TASK DESCRIPTION> From the listing below, return each line that includes "scissors".

MATERIAL SHOWN>
* * * * * * * * *
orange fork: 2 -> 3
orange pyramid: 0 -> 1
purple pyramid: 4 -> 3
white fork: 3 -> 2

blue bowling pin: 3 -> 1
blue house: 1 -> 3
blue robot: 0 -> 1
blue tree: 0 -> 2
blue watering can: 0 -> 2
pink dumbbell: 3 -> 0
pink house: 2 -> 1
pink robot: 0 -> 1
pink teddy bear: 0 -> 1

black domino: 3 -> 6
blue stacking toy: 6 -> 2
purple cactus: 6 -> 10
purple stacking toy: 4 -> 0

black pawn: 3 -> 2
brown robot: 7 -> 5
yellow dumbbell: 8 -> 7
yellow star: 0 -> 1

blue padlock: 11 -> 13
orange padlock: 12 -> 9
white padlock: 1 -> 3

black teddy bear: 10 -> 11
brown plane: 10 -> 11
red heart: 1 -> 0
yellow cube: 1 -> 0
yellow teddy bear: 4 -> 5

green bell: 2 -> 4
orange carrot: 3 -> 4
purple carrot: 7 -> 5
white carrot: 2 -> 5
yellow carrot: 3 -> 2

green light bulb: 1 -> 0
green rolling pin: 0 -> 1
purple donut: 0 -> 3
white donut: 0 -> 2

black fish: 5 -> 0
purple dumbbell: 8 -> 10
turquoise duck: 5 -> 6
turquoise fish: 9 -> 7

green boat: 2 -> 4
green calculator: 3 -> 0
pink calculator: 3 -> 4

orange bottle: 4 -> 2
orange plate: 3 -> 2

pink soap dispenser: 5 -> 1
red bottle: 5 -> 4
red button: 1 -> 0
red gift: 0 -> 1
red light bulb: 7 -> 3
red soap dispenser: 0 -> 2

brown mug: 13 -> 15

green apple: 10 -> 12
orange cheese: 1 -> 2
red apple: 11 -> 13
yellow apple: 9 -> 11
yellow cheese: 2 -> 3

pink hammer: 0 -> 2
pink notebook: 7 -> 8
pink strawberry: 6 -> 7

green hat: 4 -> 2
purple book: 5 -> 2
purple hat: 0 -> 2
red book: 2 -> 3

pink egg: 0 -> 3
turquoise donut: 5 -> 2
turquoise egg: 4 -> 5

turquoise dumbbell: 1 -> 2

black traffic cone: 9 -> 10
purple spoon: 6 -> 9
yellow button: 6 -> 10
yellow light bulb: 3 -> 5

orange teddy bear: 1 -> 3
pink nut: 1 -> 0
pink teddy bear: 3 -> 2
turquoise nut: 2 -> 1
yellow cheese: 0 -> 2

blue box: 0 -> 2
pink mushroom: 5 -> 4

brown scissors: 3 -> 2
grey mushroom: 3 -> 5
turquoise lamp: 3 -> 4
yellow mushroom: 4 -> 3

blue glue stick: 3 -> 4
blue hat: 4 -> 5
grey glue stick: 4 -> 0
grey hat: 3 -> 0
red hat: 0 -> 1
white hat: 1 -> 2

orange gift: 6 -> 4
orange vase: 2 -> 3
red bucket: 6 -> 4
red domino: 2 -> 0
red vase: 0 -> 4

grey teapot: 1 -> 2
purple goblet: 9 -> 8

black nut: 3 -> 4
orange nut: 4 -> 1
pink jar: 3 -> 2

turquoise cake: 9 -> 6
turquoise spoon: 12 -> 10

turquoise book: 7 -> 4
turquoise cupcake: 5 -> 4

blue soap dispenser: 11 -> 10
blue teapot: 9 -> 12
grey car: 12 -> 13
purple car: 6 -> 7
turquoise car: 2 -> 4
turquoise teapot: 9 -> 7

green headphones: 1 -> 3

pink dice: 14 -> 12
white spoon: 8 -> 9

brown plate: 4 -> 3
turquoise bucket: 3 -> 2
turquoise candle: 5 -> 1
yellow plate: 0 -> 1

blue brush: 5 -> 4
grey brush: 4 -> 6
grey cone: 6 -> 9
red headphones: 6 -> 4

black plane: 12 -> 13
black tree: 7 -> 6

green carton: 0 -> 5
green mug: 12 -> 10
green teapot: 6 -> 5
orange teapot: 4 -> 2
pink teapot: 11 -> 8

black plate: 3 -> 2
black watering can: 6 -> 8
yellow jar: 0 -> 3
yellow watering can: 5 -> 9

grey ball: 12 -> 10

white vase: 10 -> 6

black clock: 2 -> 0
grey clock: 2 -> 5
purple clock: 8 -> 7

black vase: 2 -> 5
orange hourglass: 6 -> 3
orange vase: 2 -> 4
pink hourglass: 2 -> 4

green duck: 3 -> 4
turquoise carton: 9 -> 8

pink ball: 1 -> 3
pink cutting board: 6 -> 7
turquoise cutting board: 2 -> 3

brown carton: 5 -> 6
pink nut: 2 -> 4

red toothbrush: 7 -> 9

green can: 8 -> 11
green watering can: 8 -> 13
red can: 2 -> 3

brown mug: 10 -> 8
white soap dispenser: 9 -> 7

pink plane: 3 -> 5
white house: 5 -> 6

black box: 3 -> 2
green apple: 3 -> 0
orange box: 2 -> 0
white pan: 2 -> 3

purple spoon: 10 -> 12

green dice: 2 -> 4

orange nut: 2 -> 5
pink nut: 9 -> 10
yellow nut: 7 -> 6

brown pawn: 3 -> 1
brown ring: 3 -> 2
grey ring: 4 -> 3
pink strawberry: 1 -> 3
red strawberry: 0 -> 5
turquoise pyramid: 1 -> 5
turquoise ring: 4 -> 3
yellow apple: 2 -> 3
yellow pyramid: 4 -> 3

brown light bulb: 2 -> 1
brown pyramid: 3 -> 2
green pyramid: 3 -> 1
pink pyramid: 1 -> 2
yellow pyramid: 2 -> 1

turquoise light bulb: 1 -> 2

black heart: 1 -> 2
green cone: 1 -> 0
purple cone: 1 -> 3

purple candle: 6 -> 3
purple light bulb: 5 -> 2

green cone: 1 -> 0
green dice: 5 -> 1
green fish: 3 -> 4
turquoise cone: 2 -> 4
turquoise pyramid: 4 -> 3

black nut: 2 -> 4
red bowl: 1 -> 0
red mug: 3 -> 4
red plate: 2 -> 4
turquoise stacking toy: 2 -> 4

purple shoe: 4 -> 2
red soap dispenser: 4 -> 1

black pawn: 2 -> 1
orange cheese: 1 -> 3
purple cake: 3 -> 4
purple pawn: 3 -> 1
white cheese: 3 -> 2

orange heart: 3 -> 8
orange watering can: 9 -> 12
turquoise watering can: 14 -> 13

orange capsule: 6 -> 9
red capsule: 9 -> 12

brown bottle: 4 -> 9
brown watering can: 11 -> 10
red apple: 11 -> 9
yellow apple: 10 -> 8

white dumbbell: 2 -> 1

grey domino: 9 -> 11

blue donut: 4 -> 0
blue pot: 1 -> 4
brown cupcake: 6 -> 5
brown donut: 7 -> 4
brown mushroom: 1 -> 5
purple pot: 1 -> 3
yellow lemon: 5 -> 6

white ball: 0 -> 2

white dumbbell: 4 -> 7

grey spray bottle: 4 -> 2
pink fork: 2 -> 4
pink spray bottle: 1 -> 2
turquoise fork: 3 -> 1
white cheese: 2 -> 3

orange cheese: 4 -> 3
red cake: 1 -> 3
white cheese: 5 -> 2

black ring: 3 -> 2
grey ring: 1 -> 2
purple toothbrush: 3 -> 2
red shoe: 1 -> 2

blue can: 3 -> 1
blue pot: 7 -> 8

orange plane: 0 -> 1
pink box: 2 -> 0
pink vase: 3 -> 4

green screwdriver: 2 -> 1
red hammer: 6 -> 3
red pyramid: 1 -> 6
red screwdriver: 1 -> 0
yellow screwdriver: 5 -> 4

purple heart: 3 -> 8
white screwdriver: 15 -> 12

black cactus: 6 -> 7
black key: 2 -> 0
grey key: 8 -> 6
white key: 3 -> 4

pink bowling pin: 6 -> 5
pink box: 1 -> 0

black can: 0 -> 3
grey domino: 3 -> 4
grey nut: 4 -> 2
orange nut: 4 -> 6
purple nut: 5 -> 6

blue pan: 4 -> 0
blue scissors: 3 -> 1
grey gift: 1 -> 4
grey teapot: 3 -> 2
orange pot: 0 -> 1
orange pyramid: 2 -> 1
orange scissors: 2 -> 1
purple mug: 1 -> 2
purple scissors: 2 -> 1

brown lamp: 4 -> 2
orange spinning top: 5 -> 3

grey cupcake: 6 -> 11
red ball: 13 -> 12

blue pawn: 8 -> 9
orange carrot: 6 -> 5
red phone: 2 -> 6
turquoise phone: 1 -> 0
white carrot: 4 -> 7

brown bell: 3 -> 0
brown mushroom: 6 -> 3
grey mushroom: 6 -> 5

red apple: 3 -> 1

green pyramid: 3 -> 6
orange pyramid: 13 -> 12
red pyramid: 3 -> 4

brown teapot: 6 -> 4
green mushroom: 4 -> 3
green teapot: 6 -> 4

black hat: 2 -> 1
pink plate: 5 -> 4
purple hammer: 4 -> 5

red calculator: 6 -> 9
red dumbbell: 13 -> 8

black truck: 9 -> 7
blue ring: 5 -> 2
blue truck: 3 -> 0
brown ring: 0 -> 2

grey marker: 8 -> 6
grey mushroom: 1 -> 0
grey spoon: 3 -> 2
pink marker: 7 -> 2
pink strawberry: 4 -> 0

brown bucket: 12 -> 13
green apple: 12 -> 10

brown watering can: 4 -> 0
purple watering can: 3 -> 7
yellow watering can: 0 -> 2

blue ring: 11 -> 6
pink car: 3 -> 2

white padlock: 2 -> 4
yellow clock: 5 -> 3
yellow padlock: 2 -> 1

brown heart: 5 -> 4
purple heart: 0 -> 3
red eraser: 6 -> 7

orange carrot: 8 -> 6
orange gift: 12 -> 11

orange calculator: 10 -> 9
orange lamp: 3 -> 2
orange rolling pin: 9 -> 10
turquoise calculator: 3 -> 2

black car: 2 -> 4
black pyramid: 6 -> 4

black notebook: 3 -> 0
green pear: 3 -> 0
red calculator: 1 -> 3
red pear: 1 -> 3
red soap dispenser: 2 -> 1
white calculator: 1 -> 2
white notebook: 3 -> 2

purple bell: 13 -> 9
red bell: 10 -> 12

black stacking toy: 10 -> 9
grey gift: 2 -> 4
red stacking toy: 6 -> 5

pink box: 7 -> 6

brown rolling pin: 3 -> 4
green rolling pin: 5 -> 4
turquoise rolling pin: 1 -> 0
* * * * * * * * *
WRITTEN ANSWER>
brown scissors: 3 -> 2
blue scissors: 3 -> 1
orange scissors: 2 -> 1
purple scissors: 2 -> 1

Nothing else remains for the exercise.